» RECORDS TO USE
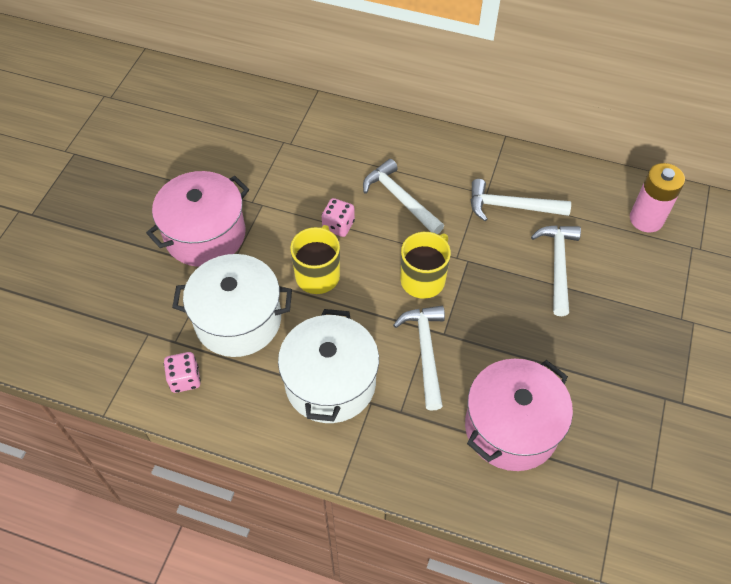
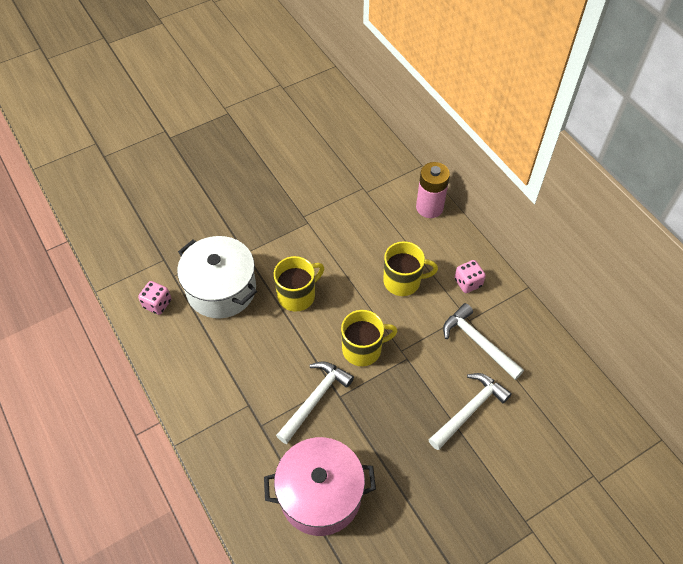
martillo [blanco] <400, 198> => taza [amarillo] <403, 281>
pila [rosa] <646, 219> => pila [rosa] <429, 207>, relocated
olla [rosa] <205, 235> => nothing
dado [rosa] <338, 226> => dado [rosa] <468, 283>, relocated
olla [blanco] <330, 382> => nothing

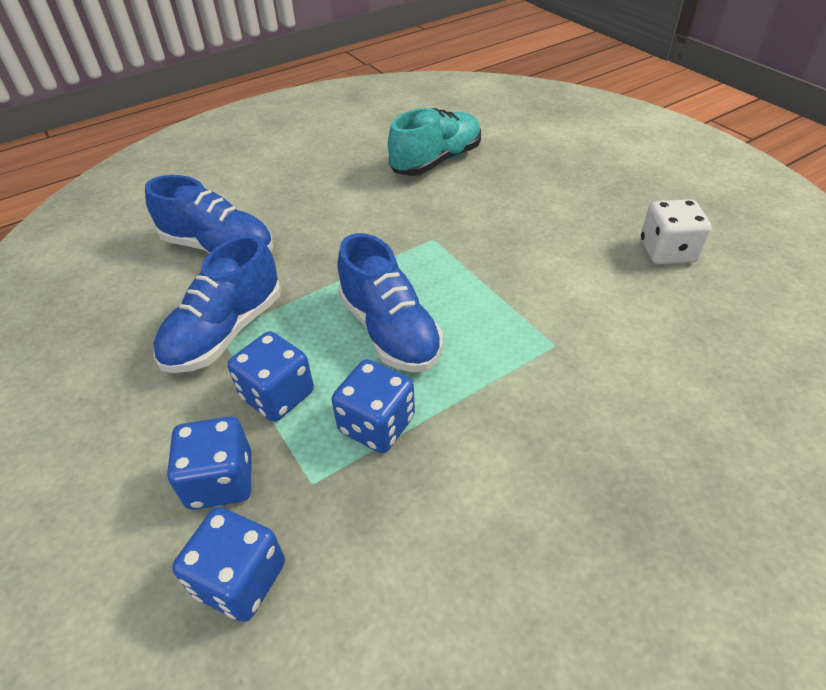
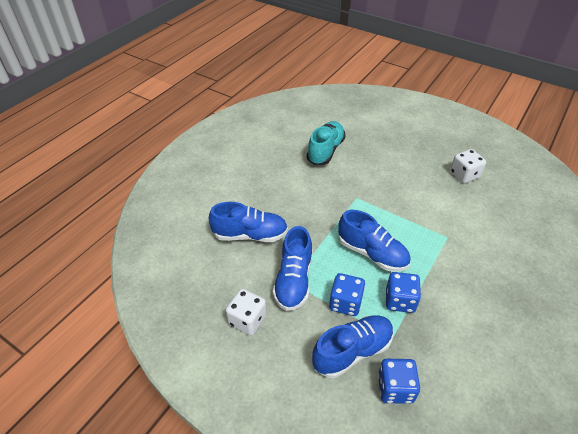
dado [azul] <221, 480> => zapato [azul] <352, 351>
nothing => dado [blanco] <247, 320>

» TASK ITEM
Each entry above must be restated word for word; the pictures stay out of the copy.

» RESPONSE TO THE EXERCISE
martillo [blanco] <400, 198> => taza [amarillo] <403, 281>
pila [rosa] <646, 219> => pila [rosa] <429, 207>, relocated
olla [rosa] <205, 235> => nothing
dado [rosa] <338, 226> => dado [rosa] <468, 283>, relocated
olla [blanco] <330, 382> => nothing

dado [azul] <221, 480> => zapato [azul] <352, 351>
nothing => dado [blanco] <247, 320>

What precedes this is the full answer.